Task brief => Beginning with the line that holds "The camera went 165" in the data below, give again every line through the one that holds "Someone carried the Schüssel (braun)", exactly as written.

Dataset records =>
★ ★ ★ ★ ★ ★ ★
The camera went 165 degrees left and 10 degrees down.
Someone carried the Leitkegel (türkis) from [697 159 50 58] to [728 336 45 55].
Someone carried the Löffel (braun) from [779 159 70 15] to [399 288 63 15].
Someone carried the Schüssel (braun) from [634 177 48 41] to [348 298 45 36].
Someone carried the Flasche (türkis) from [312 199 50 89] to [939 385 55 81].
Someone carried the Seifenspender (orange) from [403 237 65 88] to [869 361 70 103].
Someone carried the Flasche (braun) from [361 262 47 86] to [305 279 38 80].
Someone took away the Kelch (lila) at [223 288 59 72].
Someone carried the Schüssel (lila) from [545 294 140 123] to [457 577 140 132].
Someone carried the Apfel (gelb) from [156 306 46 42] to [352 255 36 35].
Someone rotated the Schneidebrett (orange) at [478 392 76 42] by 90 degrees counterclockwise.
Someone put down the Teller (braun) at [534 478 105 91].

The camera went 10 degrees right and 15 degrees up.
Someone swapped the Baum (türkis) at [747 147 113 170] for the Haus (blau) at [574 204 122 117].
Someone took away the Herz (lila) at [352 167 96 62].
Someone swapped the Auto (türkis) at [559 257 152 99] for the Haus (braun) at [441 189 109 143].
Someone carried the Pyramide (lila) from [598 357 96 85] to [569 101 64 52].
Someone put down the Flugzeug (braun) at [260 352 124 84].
★ ★ ★ ★ ★ ★ ★
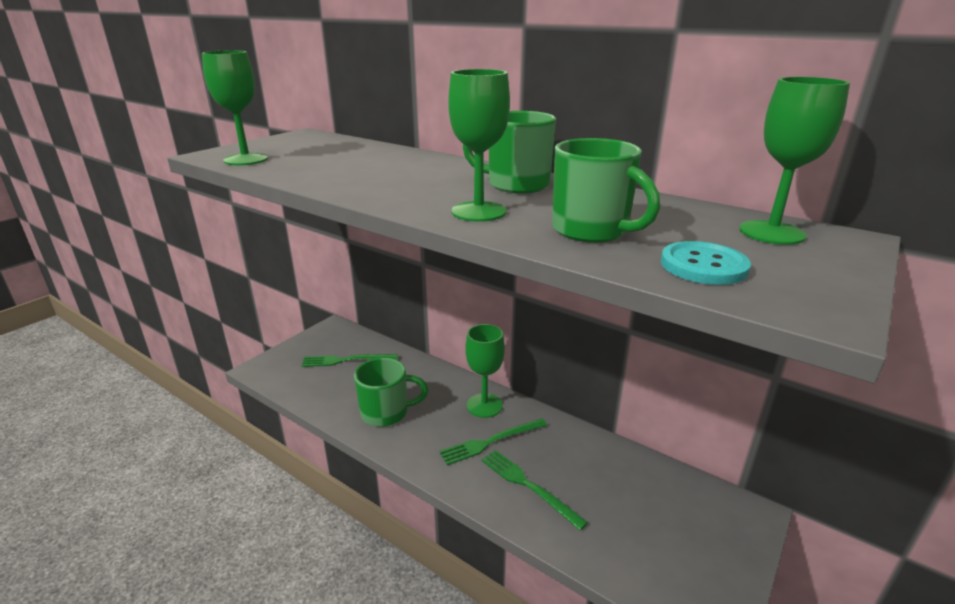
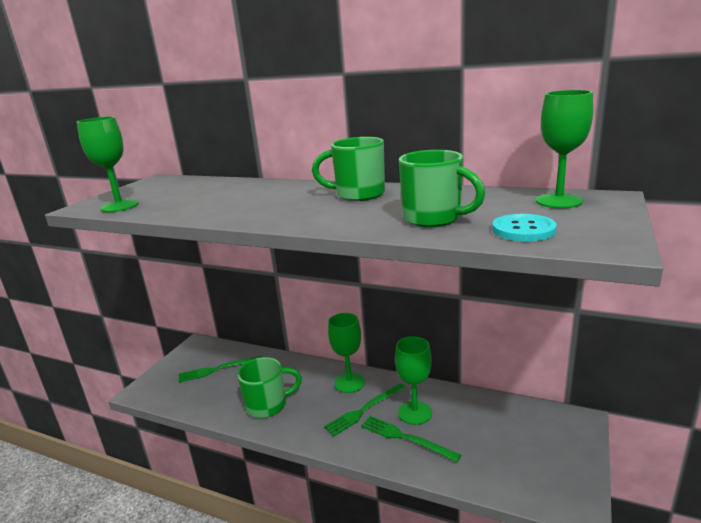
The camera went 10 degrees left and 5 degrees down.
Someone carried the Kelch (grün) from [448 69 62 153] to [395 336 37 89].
★ ★ ★ ★ ★ ★ ★
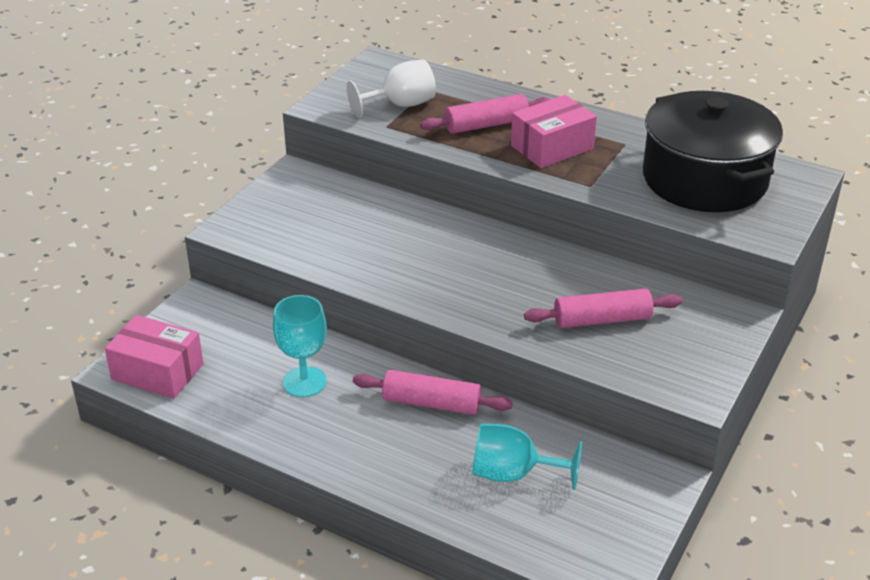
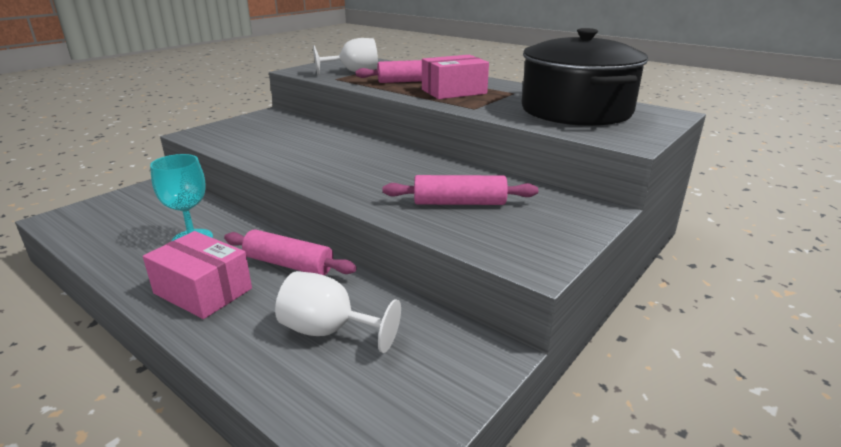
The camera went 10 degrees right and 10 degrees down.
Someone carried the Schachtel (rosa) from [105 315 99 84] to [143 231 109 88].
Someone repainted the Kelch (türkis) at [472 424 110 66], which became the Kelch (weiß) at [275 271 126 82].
★ ★ ★ ★ ★ ★ ★
Solution to the problem =>
The camera went 165 degrees left and 10 degrees down.
Someone carried the Leitkegel (türkis) from [697 159 50 58] to [728 336 45 55].
Someone carried the Löffel (braun) from [779 159 70 15] to [399 288 63 15].
Someone carried the Schüssel (braun) from [634 177 48 41] to [348 298 45 36].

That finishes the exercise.